A line below contains "T3: NPN 2N2222", and a later one contains "BT1: 12V (plus". Repeat both, with every line between them, exactly.
------ Provided data ------
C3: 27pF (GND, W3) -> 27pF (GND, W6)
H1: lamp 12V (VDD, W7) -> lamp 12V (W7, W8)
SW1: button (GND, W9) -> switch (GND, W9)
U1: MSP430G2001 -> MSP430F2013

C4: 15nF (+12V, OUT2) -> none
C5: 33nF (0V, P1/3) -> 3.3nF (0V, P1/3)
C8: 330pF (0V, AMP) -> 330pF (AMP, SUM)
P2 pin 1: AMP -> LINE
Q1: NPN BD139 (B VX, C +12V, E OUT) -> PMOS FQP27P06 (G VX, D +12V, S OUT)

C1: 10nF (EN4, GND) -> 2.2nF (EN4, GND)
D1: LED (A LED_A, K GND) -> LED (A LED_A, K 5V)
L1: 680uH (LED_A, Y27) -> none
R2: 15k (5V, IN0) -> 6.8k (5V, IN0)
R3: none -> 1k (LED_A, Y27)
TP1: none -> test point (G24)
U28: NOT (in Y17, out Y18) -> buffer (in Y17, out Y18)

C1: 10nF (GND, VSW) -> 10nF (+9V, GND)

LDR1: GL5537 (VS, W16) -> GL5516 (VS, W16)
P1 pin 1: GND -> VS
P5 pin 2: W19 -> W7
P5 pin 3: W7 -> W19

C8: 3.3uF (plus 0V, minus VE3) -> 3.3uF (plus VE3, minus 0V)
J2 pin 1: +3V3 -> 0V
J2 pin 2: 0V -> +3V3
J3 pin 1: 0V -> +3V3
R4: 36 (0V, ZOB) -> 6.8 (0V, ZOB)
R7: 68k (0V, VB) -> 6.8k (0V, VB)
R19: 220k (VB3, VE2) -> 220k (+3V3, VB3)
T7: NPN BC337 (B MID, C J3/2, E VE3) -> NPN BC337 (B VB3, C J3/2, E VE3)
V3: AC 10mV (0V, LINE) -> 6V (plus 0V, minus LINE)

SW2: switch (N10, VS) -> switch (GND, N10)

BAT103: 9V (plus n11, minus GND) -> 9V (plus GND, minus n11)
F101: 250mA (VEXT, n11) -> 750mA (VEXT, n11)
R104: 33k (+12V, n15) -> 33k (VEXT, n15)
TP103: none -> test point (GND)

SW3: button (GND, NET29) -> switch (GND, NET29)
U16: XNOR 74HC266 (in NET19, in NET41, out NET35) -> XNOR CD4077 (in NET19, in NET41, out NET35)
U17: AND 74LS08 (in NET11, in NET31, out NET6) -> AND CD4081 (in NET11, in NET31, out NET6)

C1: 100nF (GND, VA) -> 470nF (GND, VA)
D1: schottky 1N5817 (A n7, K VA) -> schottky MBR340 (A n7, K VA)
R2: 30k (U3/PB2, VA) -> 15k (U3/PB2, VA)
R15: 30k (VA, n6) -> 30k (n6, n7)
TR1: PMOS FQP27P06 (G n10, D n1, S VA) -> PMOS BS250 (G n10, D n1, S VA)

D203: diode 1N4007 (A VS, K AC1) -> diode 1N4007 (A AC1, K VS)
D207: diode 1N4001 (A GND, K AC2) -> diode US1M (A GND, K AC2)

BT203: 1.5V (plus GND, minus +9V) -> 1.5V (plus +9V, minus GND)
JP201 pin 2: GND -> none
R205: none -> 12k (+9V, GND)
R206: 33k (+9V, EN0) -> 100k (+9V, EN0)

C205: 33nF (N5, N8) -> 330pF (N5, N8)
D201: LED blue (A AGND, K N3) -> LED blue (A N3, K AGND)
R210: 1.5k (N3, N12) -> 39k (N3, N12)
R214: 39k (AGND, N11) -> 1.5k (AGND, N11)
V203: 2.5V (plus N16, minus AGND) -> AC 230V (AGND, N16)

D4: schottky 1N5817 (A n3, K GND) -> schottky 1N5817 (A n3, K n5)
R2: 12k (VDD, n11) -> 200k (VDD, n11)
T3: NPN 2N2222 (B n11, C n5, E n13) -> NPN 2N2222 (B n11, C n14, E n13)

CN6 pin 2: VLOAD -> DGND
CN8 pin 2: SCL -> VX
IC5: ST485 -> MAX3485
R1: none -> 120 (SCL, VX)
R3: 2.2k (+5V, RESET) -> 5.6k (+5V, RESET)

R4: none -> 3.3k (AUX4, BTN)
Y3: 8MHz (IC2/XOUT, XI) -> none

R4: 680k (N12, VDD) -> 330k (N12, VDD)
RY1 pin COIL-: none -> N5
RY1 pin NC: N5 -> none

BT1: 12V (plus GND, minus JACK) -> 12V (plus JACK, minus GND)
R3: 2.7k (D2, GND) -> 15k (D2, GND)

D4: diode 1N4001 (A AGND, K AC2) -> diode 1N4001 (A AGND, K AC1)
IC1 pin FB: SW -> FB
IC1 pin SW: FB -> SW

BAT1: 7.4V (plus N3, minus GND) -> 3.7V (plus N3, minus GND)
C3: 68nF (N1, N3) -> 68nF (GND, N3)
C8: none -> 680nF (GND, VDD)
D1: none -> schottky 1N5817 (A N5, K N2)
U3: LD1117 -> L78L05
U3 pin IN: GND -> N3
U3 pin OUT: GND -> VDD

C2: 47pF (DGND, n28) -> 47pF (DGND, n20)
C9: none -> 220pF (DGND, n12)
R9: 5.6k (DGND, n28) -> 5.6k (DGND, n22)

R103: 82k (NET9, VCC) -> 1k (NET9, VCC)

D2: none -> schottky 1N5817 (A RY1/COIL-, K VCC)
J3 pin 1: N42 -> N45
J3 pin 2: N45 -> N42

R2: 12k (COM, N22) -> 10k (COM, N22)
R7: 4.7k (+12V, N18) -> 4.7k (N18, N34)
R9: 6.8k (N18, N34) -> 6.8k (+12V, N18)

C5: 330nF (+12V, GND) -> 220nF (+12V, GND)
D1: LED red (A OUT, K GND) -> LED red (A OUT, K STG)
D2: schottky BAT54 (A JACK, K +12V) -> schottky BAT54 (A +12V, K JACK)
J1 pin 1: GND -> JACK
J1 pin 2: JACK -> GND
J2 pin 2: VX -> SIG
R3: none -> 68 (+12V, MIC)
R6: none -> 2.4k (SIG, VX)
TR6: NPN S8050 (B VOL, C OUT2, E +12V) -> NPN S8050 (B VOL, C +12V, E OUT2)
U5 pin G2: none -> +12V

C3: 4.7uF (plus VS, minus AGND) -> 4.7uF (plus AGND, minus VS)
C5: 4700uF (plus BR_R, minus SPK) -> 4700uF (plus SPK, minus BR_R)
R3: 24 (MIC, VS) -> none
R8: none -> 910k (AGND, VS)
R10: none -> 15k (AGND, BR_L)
------
## Solution for this task
T3: NPN 2N2222 (B n11, C n5, E n13) -> NPN 2N2222 (B n11, C n14, E n13)

CN6 pin 2: VLOAD -> DGND
CN8 pin 2: SCL -> VX
IC5: ST485 -> MAX3485
R1: none -> 120 (SCL, VX)
R3: 2.2k (+5V, RESET) -> 5.6k (+5V, RESET)

R4: none -> 3.3k (AUX4, BTN)
Y3: 8MHz (IC2/XOUT, XI) -> none

R4: 680k (N12, VDD) -> 330k (N12, VDD)
RY1 pin COIL-: none -> N5
RY1 pin NC: N5 -> none

BT1: 12V (plus GND, minus JACK) -> 12V (plus JACK, minus GND)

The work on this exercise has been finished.